- _Data to process_
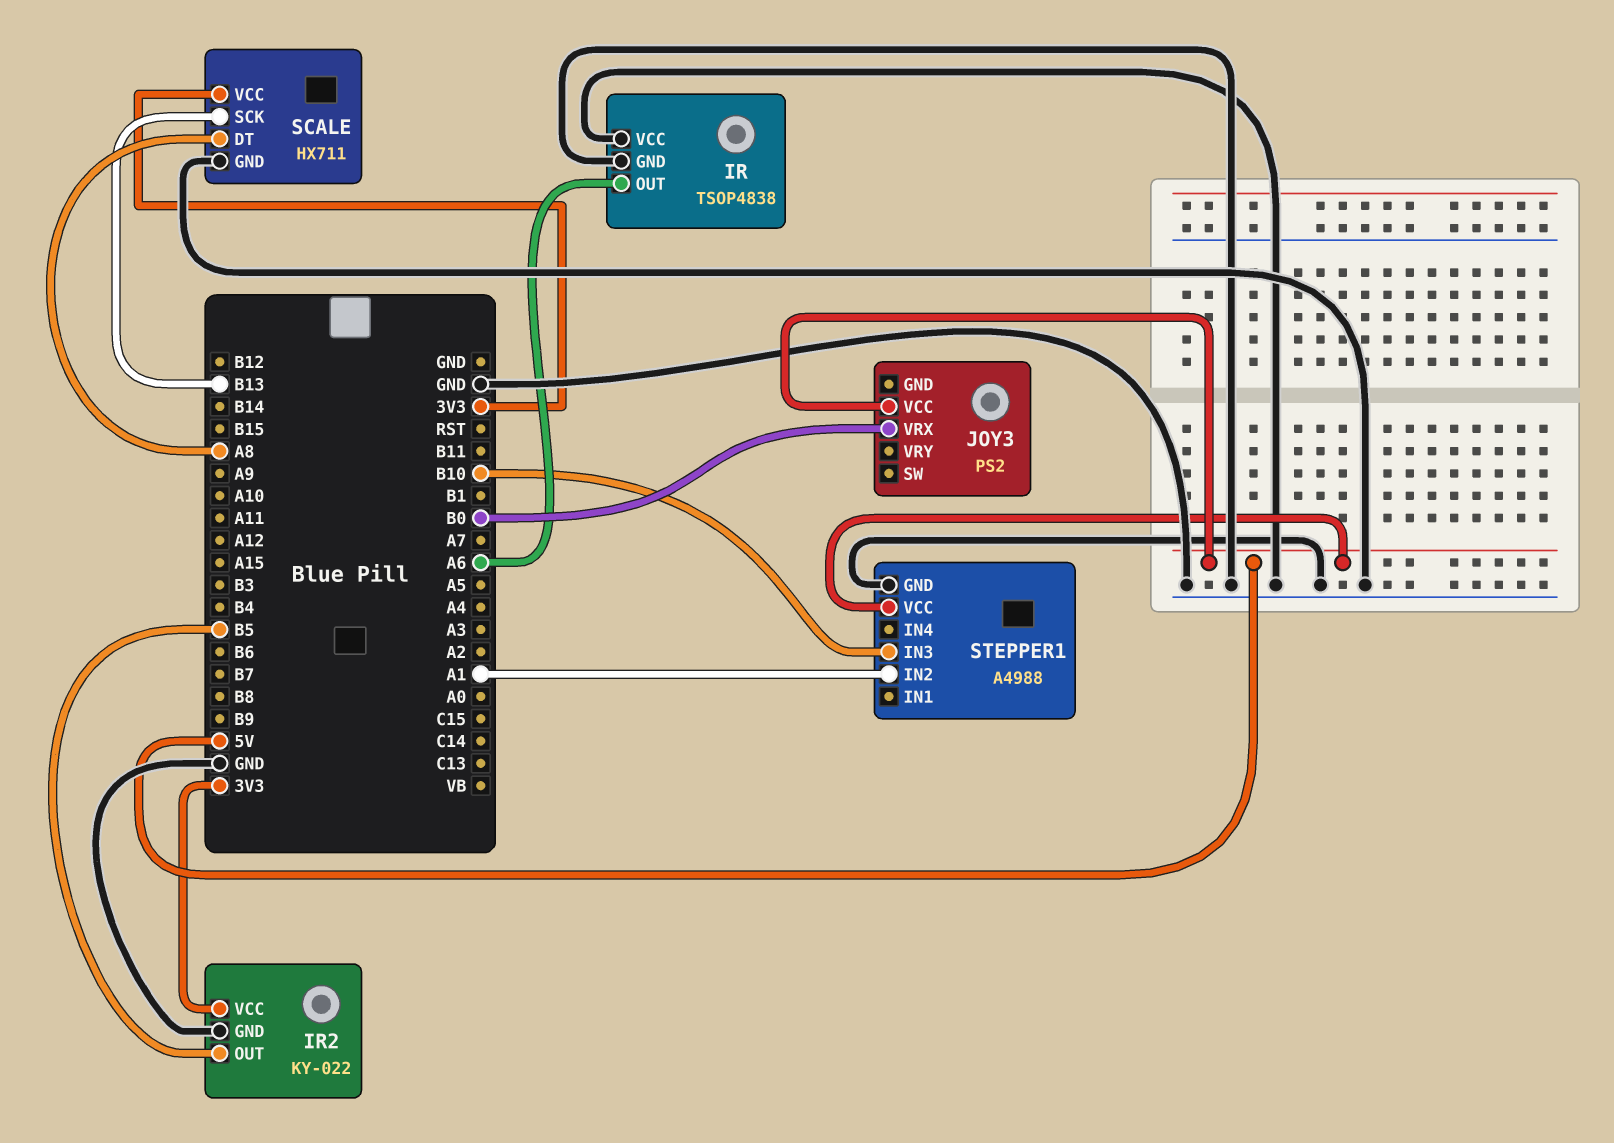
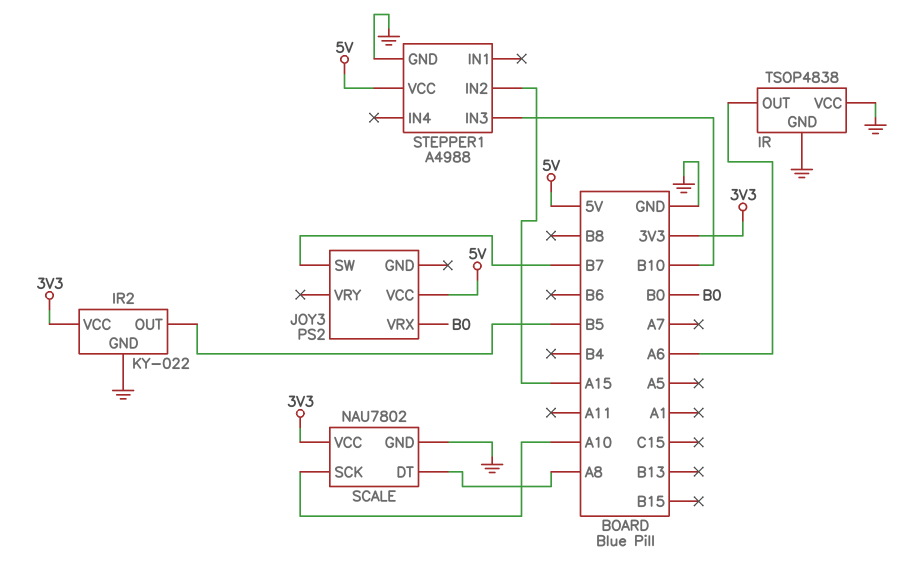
JOY3 pin SW: none -> B7
SCALE: HX711 -> NAU7802
SCALE pin SCK: B13 -> A10
STEPPER1 pin IN2: A1 -> A15

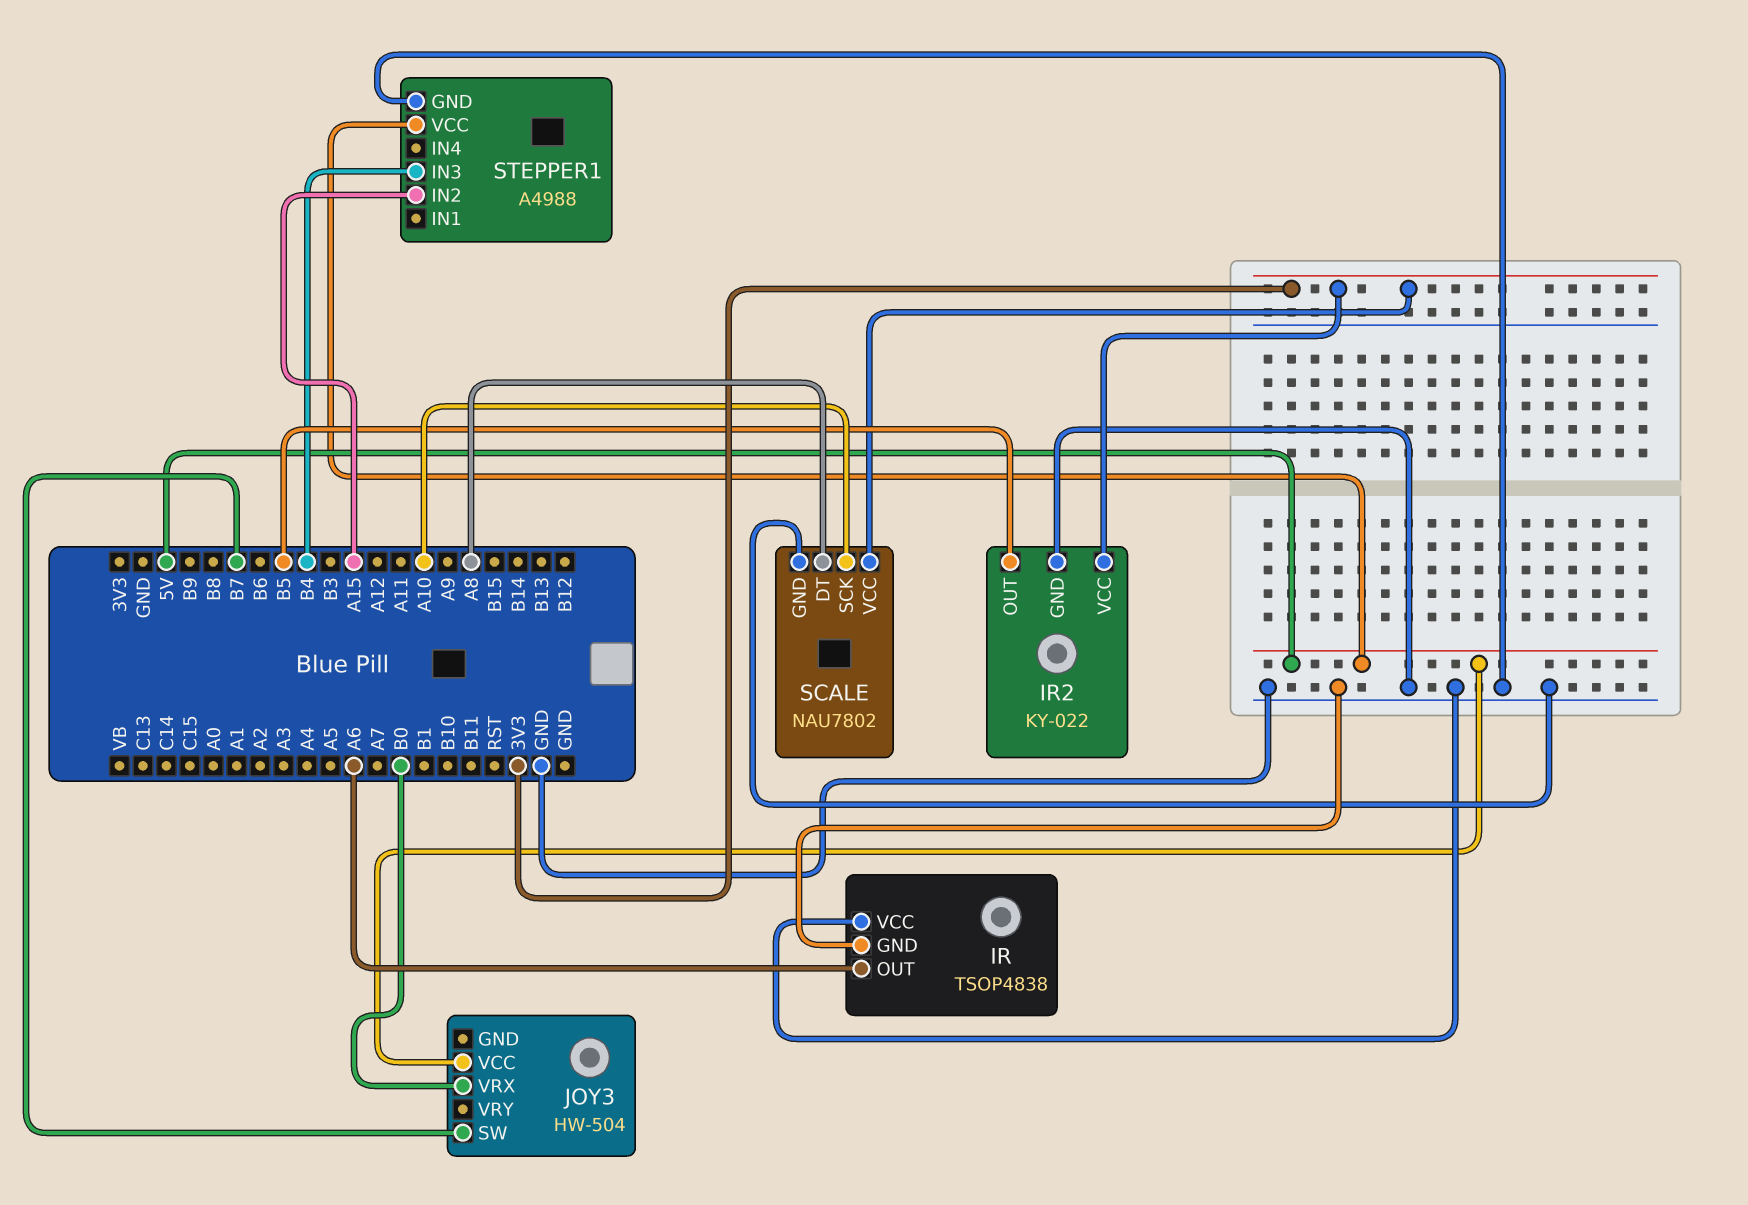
JOY3: PS2 -> HW-504
STEPPER1 pin IN3: B10 -> B4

- _Task requirements_
Find the line that contains "SCALE: HX711 -> NAU7802", then write out that line and each one after it, exactly and with nothing else, through the end of the entries above, without the pictures.

- _Reply_
SCALE: HX711 -> NAU7802
SCALE pin SCK: B13 -> A10
STEPPER1 pin IN2: A1 -> A15

JOY3: PS2 -> HW-504
STEPPER1 pin IN3: B10 -> B4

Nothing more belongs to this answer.